### Stored items
*** Block opens ***
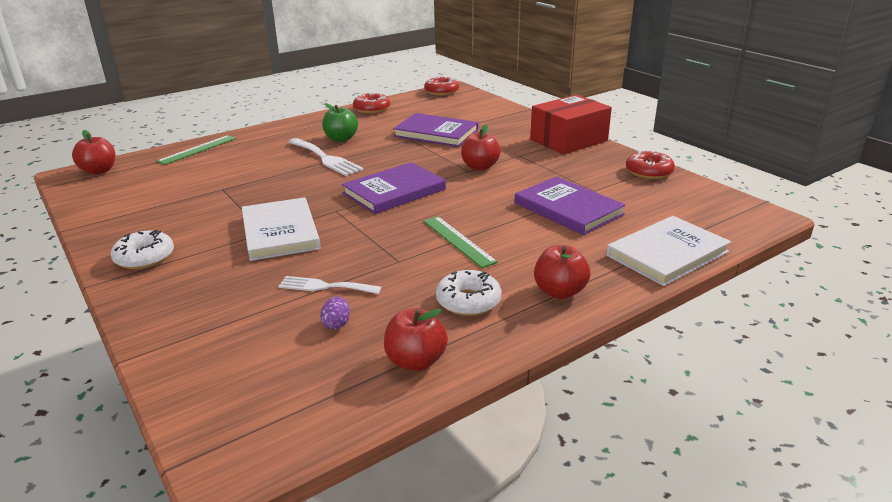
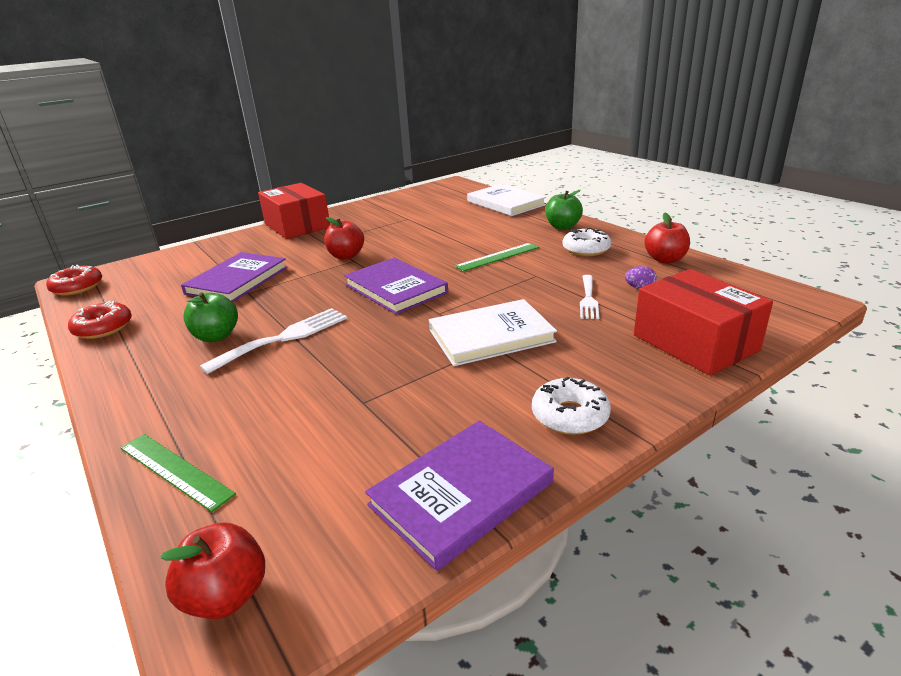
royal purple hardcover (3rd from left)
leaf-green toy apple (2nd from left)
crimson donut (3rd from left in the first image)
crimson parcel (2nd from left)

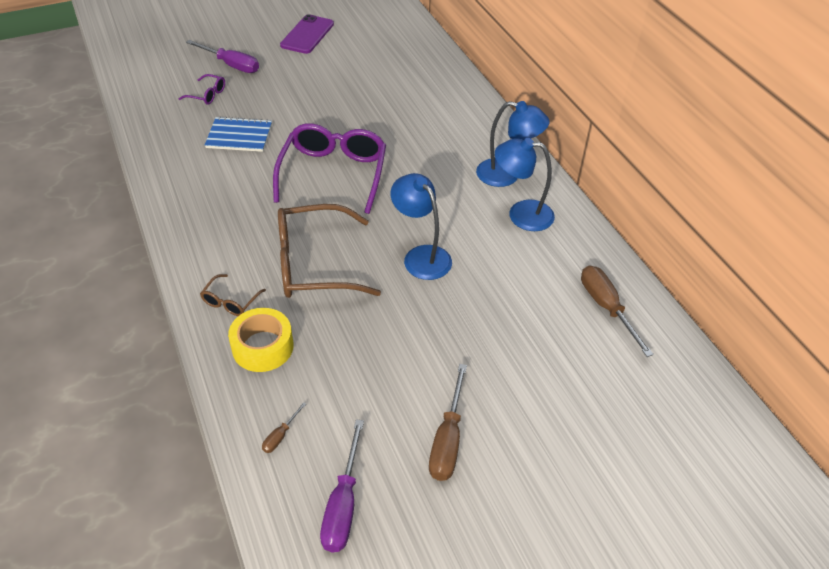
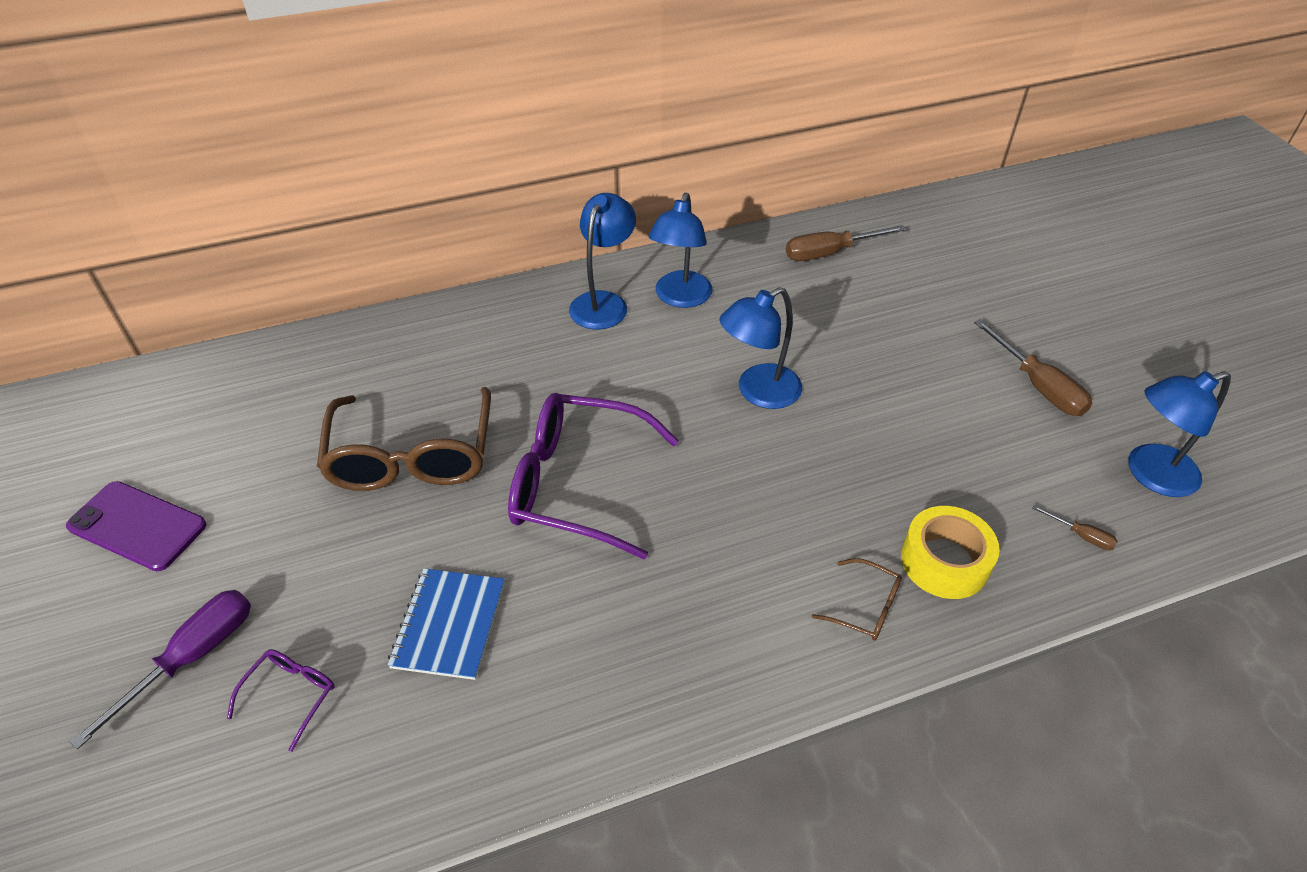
dark brown spectacles (1st from left)
royal blue desk lamp (4th from left)
dark brown hand screwdriver (2nd from left)

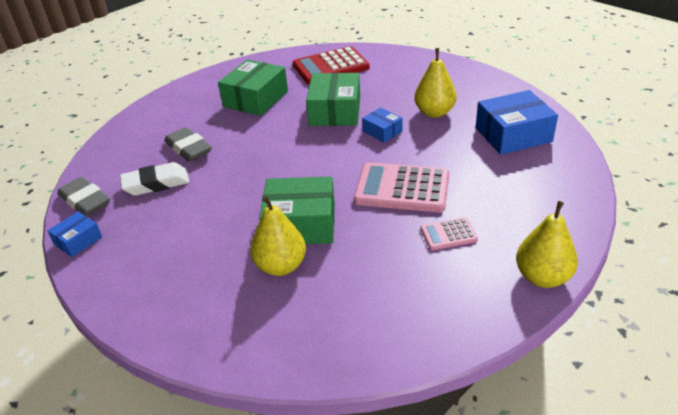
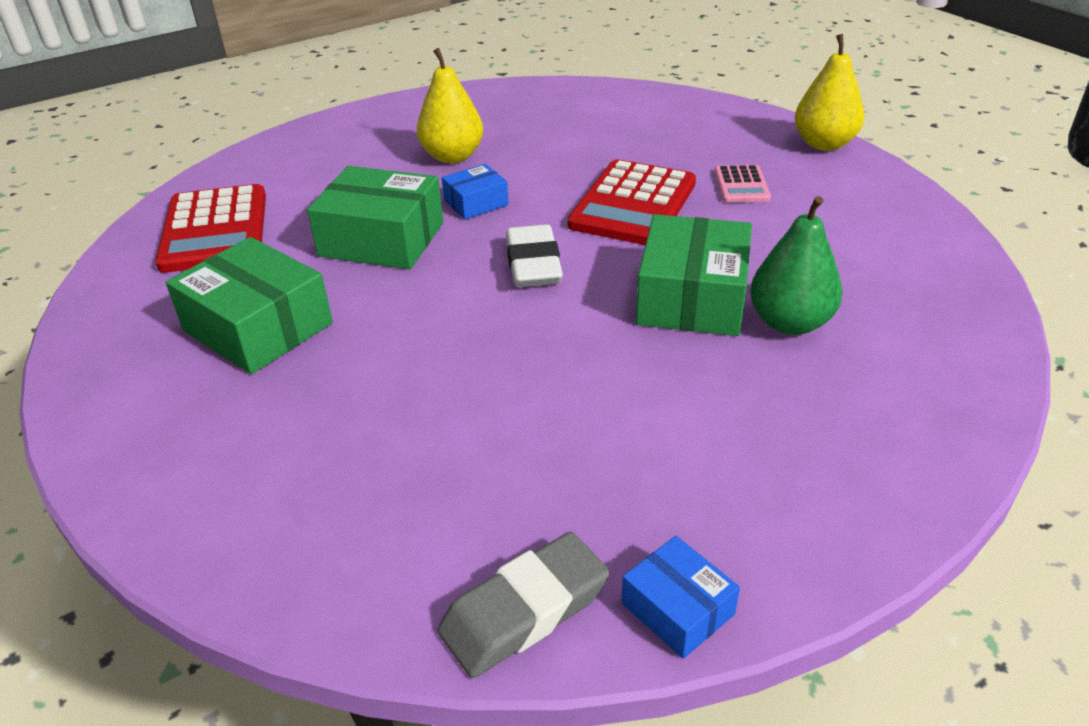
snow-white eraser
ash-grey eraser (2nd from left in the first image)
leaf-green pear fruit
crimson calculator (2nd from left)
royal blue parcel (3rd from left in the first image)

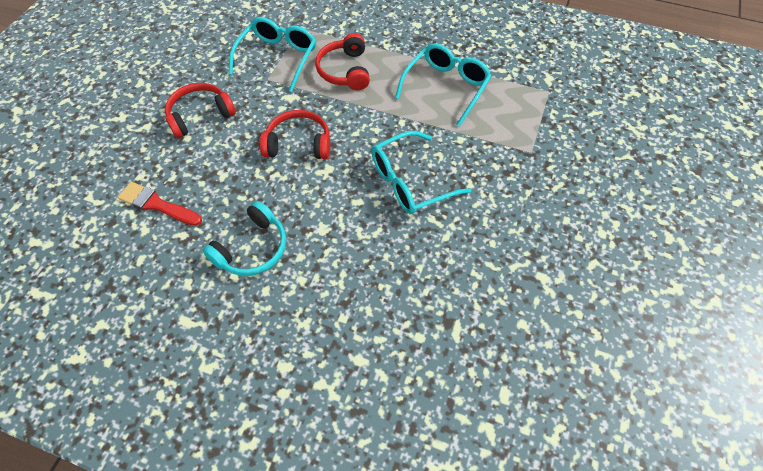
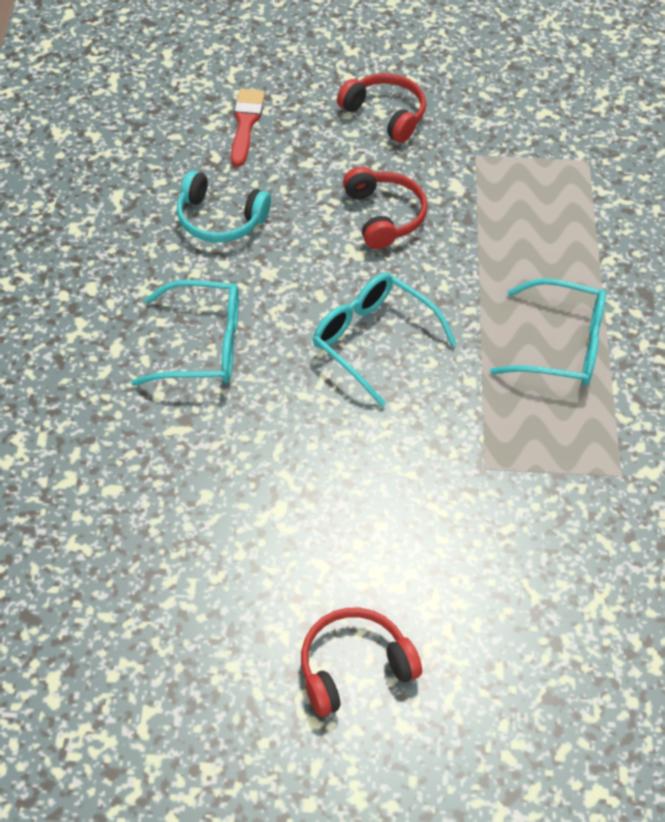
aqua spectacles (1st from left)
crimson headphones (1st from left)

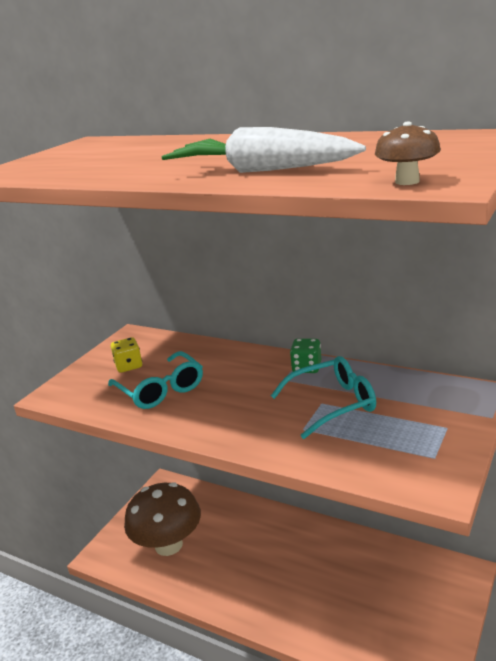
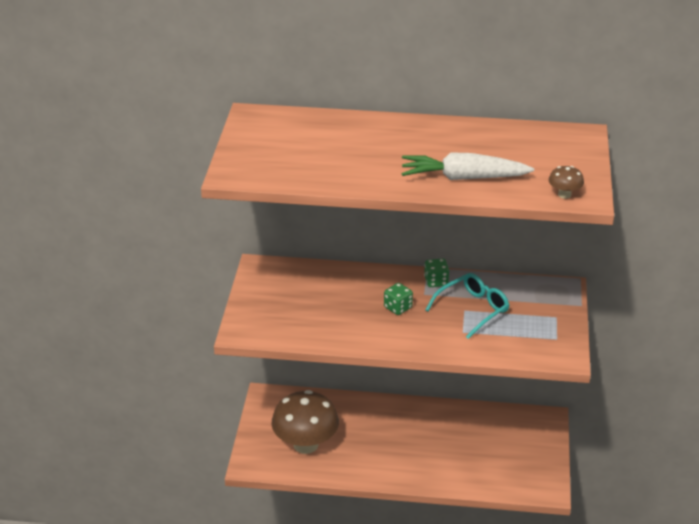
aqua spectacles (1st from left in the first image)
yellow dice
leaf-green dice (1st from left)

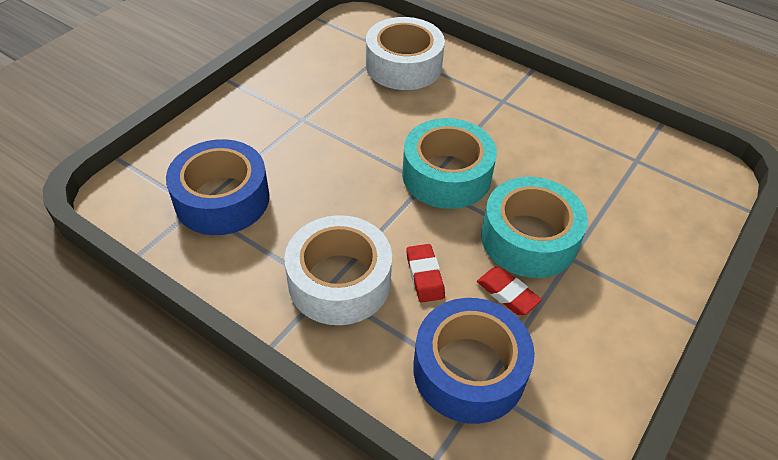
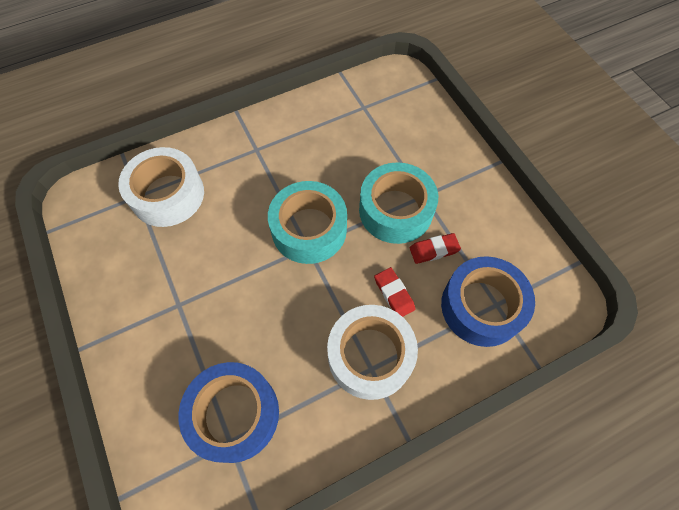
crimson eraser (1st from left)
*** Block closes ***
### HOW TO COMPLETE THIS TASK
Only one thing is wanted here, an exact copy of the lines from the first line above through the line containing "crimson donut (3rd", minus any picture.

### RESULT OF THIS EXERCISE
royal purple hardcover (3rd from left)
leaf-green toy apple (2nd from left)
crimson donut (3rd from left in the first image)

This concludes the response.